→ What is needed:
Begin with the opening line of the records and extract each line through the one holding "LDR2: none -> GL5537 (DGND, U2/RA3)"; pictures are not part of the copy.
### Given records
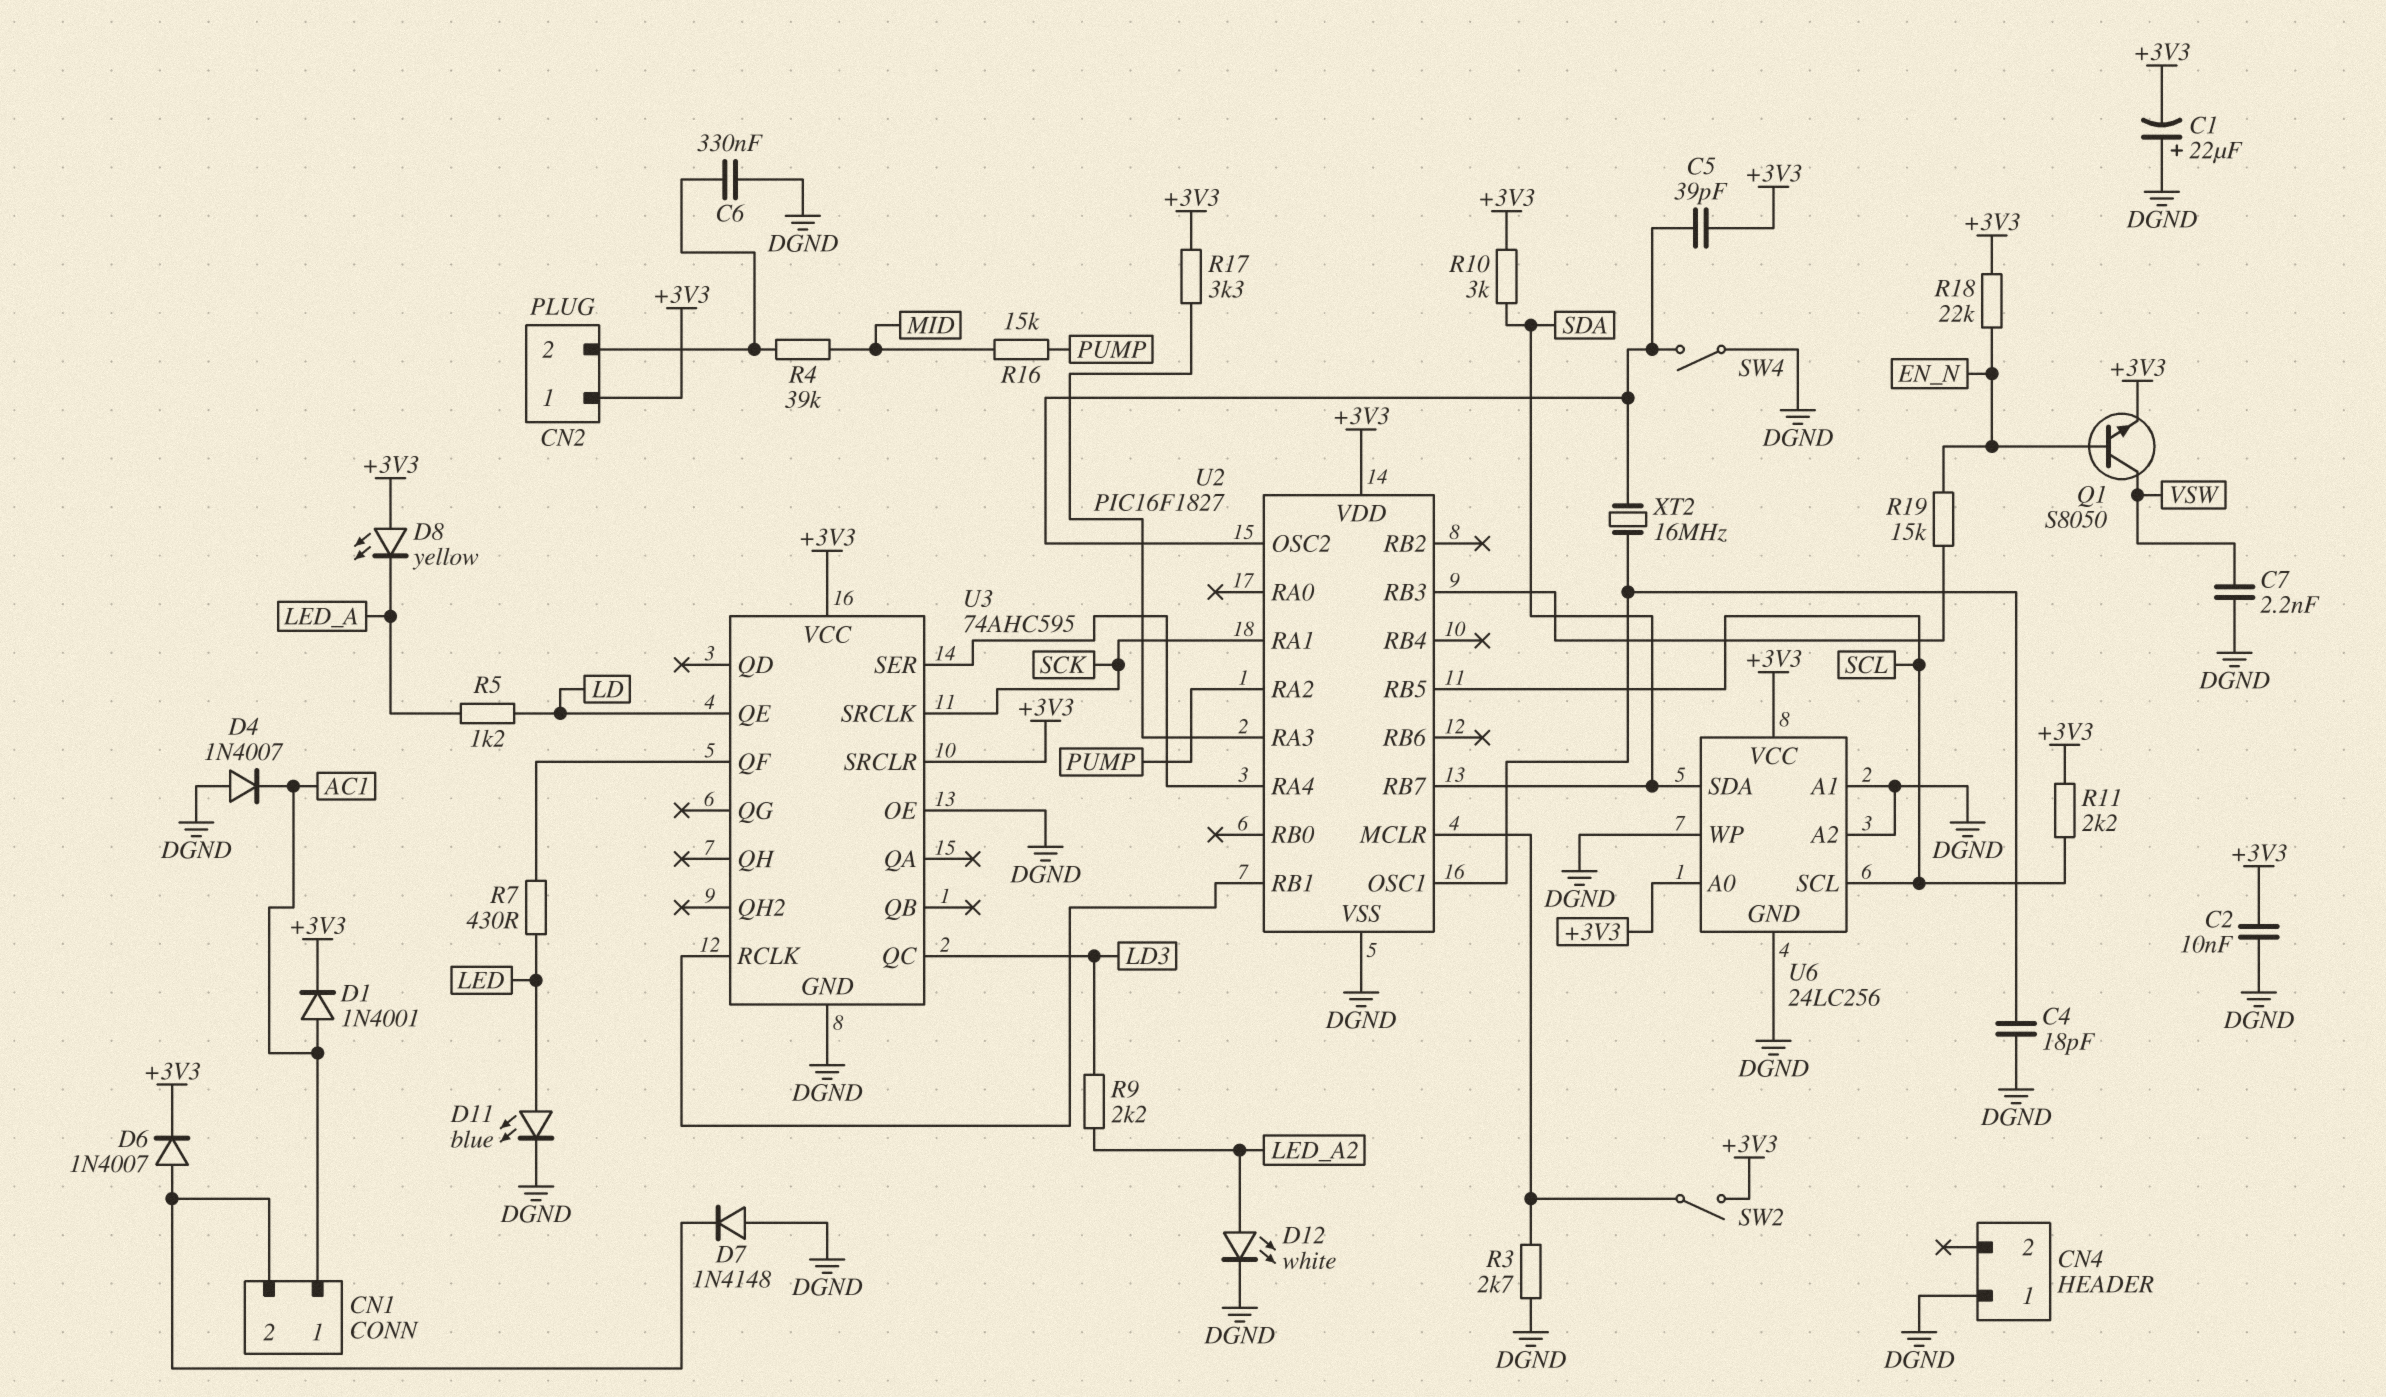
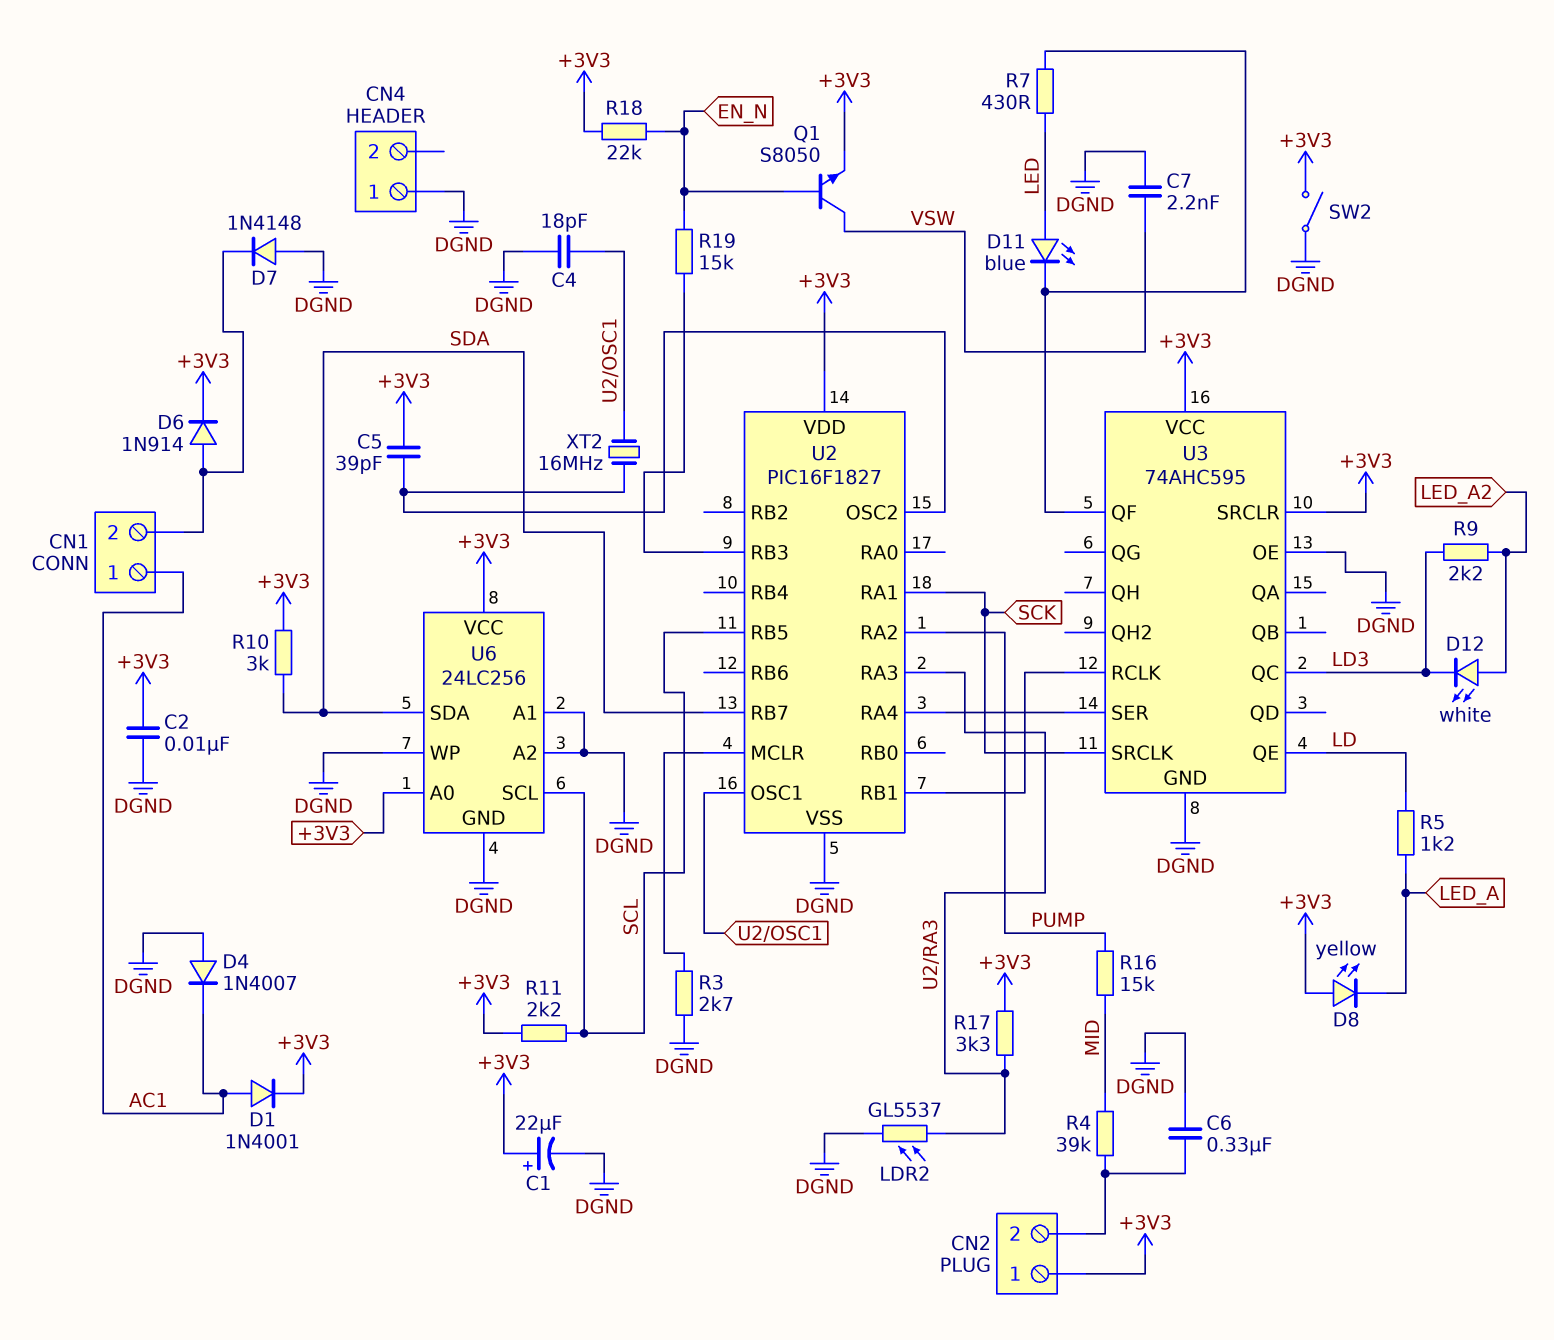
C1: 22uF (plus DGND, minus +3V3) -> 22uF (plus +3V3, minus DGND)
D6: diode 1N4007 (A CN1/2, K +3V3) -> diode 1N914 (A CN1/2, K +3V3)
D11: LED blue (A LED, K DGND) -> LED blue (A LED, K U3/QF)
D12: LED white (A LED_A2, K DGND) -> LED white (A LED_A2, K LD3)
LDR2: none -> GL5537 (DGND, U2/RA3)
SW2: switch (+3V3, U2/MCLR) -> switch (+3V3, DGND)
SW4: switch (DGND, U2/OSC2) -> none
######
→ Solution to this exercise:
C1: 22uF (plus DGND, minus +3V3) -> 22uF (plus +3V3, minus DGND)
D6: diode 1N4007 (A CN1/2, K +3V3) -> diode 1N914 (A CN1/2, K +3V3)
D11: LED blue (A LED, K DGND) -> LED blue (A LED, K U3/QF)
D12: LED white (A LED_A2, K DGND) -> LED white (A LED_A2, K LD3)
LDR2: none -> GL5537 (DGND, U2/RA3)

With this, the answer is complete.